--- Extracted material Enclosed Below ---

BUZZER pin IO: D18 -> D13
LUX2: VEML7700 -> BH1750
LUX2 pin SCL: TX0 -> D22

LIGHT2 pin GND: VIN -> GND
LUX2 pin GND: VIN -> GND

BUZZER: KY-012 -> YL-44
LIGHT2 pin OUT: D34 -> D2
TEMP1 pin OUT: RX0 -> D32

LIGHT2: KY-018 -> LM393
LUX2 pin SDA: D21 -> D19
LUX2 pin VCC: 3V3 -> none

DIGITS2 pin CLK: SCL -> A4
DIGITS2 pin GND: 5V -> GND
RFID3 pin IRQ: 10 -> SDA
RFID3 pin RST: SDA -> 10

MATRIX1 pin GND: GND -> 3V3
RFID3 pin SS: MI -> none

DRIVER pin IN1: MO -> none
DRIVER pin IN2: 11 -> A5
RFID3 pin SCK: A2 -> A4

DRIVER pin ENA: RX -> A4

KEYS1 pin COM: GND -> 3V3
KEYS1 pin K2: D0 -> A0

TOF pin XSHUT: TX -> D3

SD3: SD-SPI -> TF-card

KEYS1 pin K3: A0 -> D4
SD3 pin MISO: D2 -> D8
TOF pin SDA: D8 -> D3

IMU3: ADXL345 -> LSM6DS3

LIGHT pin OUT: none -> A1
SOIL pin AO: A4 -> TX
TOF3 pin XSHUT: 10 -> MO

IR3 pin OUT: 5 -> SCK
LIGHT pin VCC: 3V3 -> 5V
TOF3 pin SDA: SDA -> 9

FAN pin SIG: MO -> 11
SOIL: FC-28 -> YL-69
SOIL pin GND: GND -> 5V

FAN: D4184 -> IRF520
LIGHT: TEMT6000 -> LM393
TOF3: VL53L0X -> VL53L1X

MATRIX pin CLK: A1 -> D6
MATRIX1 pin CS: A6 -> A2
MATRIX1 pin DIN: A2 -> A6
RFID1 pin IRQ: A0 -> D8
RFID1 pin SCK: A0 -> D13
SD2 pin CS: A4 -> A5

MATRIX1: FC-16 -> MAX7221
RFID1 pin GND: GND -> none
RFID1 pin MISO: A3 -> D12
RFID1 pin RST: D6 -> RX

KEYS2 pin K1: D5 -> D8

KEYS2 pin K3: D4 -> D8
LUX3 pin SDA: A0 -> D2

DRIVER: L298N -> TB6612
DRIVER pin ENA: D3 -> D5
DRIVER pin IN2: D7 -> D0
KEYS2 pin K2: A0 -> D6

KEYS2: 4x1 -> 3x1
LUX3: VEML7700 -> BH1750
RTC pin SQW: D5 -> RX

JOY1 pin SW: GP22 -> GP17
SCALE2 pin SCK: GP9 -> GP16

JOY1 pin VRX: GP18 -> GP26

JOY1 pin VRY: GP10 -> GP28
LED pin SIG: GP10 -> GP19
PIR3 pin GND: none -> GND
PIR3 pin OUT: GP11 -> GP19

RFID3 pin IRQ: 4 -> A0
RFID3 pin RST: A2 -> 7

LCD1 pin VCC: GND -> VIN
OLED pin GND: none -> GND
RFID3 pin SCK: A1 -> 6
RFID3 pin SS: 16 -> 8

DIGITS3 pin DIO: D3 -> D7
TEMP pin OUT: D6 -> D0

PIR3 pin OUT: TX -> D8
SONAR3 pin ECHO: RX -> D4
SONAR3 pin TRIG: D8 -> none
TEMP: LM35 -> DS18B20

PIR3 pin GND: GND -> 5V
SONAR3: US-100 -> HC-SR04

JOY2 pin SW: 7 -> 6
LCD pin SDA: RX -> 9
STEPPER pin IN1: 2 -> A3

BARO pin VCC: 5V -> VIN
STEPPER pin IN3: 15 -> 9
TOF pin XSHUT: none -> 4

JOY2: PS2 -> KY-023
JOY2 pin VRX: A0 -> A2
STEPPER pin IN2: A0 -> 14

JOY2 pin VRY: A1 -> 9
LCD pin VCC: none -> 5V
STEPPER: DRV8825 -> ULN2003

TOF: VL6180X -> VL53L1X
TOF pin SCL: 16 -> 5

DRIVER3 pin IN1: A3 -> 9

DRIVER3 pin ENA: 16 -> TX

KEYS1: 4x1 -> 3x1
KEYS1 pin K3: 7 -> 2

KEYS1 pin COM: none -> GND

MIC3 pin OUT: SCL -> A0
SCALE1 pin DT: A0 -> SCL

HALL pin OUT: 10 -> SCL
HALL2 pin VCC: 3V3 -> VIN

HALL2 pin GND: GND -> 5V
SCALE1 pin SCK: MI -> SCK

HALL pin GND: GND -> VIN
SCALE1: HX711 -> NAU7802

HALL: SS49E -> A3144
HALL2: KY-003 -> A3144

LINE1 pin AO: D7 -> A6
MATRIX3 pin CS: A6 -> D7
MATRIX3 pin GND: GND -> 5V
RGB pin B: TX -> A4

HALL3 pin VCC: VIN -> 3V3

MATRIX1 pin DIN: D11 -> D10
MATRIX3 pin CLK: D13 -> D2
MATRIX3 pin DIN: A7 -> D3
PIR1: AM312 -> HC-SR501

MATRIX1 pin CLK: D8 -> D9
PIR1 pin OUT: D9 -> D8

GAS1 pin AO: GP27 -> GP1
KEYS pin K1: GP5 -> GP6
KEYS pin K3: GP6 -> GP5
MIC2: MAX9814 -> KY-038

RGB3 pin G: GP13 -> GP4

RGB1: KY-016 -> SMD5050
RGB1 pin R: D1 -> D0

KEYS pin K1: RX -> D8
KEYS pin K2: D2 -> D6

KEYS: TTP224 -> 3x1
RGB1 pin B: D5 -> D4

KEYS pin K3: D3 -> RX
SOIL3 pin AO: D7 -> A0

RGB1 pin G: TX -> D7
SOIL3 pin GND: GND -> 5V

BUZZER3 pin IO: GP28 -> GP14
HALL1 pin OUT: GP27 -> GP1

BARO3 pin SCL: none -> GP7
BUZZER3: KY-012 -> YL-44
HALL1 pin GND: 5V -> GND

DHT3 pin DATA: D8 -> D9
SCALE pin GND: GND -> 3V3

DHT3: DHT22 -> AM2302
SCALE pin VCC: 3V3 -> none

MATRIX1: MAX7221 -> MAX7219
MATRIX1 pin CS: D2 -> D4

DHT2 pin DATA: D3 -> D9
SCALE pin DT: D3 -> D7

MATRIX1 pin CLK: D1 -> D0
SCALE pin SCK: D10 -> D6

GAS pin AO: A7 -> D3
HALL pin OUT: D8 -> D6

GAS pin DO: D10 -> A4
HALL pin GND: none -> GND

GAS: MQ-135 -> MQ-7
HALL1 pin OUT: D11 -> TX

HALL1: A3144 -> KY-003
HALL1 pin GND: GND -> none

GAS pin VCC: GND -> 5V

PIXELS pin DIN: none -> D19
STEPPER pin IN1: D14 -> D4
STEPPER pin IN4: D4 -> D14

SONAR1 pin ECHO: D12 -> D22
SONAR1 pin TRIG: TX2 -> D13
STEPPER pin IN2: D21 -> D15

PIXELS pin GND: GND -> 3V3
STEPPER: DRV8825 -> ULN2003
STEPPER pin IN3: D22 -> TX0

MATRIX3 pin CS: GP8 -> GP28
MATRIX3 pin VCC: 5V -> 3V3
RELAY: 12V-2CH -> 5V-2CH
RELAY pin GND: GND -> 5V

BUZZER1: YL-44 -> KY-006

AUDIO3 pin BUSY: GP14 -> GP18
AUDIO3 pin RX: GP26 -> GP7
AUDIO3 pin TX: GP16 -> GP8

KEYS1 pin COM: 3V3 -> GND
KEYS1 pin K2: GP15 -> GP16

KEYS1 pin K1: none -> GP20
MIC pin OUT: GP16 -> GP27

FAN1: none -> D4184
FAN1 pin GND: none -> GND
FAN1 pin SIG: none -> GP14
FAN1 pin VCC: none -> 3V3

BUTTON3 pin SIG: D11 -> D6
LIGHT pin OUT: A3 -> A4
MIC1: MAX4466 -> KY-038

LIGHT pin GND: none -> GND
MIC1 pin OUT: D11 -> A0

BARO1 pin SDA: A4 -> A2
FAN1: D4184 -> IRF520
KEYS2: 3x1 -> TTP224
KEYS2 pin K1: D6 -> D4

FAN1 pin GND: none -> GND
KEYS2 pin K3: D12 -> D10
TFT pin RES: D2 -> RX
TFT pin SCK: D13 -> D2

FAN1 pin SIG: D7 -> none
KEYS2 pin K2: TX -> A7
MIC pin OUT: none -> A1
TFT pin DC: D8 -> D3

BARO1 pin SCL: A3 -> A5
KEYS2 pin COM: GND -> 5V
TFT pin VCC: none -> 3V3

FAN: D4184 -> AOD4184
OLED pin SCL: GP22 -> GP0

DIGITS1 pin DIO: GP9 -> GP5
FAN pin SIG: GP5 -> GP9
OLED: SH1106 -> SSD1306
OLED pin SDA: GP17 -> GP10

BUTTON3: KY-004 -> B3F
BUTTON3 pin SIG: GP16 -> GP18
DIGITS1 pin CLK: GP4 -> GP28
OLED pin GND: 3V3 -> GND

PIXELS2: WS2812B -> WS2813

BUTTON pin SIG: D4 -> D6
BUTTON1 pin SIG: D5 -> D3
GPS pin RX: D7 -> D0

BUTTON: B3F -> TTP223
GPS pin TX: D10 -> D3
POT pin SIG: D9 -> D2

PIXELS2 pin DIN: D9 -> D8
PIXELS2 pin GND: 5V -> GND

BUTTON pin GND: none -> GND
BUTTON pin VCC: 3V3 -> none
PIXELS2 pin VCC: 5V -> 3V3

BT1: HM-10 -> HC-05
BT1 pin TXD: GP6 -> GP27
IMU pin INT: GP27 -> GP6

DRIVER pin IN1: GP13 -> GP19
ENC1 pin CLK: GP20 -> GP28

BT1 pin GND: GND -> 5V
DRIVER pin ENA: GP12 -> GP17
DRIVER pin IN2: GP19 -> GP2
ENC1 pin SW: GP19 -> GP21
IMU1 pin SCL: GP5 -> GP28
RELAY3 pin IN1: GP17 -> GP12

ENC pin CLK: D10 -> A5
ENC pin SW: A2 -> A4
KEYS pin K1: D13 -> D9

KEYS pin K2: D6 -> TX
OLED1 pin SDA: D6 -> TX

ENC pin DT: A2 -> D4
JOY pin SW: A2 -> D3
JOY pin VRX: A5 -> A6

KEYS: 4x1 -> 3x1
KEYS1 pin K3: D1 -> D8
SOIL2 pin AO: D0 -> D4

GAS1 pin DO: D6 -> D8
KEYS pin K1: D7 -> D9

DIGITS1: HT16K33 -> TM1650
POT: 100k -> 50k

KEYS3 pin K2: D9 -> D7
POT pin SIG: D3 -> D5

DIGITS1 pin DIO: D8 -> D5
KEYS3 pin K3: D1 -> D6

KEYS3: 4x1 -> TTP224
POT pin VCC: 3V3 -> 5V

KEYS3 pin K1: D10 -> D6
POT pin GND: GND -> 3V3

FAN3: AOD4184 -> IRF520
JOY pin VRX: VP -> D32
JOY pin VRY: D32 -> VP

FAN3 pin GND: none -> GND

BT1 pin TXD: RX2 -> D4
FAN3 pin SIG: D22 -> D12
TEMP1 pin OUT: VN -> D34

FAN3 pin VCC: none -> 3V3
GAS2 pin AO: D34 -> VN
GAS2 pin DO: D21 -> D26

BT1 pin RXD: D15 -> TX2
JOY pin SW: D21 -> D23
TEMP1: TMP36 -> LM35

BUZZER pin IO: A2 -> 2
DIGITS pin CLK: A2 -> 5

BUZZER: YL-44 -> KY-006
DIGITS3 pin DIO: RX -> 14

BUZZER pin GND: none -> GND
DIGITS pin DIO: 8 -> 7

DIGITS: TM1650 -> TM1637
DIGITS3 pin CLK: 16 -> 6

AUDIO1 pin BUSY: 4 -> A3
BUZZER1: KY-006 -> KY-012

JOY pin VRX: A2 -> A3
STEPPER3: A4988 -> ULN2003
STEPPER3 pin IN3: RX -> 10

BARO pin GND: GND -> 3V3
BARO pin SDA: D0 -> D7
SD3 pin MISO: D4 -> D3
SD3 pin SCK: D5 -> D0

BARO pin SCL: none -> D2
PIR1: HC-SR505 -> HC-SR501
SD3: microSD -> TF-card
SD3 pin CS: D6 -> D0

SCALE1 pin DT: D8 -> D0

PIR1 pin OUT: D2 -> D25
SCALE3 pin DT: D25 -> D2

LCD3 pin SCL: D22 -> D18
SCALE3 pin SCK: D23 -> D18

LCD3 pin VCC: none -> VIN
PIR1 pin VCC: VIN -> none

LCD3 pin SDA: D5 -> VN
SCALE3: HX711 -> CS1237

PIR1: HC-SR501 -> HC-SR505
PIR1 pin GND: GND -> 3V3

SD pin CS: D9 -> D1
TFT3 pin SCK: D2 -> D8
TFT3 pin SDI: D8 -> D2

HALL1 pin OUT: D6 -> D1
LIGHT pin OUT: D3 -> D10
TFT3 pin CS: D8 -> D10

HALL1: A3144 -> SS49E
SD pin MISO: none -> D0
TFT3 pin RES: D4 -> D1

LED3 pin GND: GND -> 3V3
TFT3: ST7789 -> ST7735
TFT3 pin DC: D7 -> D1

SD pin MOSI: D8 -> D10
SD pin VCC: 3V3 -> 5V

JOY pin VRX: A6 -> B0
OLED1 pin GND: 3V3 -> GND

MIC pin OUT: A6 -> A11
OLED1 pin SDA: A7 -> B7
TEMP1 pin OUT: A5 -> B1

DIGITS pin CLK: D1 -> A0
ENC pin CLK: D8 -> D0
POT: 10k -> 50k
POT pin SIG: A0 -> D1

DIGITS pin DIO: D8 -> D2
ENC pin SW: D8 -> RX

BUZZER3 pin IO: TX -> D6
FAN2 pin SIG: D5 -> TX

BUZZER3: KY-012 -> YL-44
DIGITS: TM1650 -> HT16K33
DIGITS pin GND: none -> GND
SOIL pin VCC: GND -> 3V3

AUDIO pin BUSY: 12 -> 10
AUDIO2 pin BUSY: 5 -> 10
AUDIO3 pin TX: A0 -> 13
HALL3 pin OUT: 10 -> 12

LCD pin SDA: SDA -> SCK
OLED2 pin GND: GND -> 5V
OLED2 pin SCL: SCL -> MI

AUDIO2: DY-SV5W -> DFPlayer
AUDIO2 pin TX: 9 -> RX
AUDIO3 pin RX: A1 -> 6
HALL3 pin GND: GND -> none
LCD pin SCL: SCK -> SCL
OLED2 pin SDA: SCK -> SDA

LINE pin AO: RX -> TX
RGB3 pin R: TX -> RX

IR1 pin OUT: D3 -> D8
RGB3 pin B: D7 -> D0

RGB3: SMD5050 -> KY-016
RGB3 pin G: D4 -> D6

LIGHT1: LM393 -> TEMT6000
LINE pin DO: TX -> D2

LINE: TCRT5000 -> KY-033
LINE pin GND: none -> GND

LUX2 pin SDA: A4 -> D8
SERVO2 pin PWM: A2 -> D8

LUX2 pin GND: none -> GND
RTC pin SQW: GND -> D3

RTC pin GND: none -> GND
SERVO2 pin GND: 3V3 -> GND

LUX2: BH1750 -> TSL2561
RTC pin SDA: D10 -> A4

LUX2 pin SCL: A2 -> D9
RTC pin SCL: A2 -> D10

--- End of Enclosed Extracted material ---

▶ Your objective
Take the lines above from the first through the one containing "SD3: SD-SPI -> TF-card" and reproduce them exactly; include nothing else.

▶ Task solution
BUZZER pin IO: D18 -> D13
LUX2: VEML7700 -> BH1750
LUX2 pin SCL: TX0 -> D22

LIGHT2 pin GND: VIN -> GND
LUX2 pin GND: VIN -> GND

BUZZER: KY-012 -> YL-44
LIGHT2 pin OUT: D34 -> D2
TEMP1 pin OUT: RX0 -> D32

LIGHT2: KY-018 -> LM393
LUX2 pin SDA: D21 -> D19
LUX2 pin VCC: 3V3 -> none

DIGITS2 pin CLK: SCL -> A4
DIGITS2 pin GND: 5V -> GND
RFID3 pin IRQ: 10 -> SDA
RFID3 pin RST: SDA -> 10

MATRIX1 pin GND: GND -> 3V3
RFID3 pin SS: MI -> none

DRIVER pin IN1: MO -> none
DRIVER pin IN2: 11 -> A5
RFID3 pin SCK: A2 -> A4

DRIVER pin ENA: RX -> A4

KEYS1 pin COM: GND -> 3V3
KEYS1 pin K2: D0 -> A0

TOF pin XSHUT: TX -> D3

SD3: SD-SPI -> TF-card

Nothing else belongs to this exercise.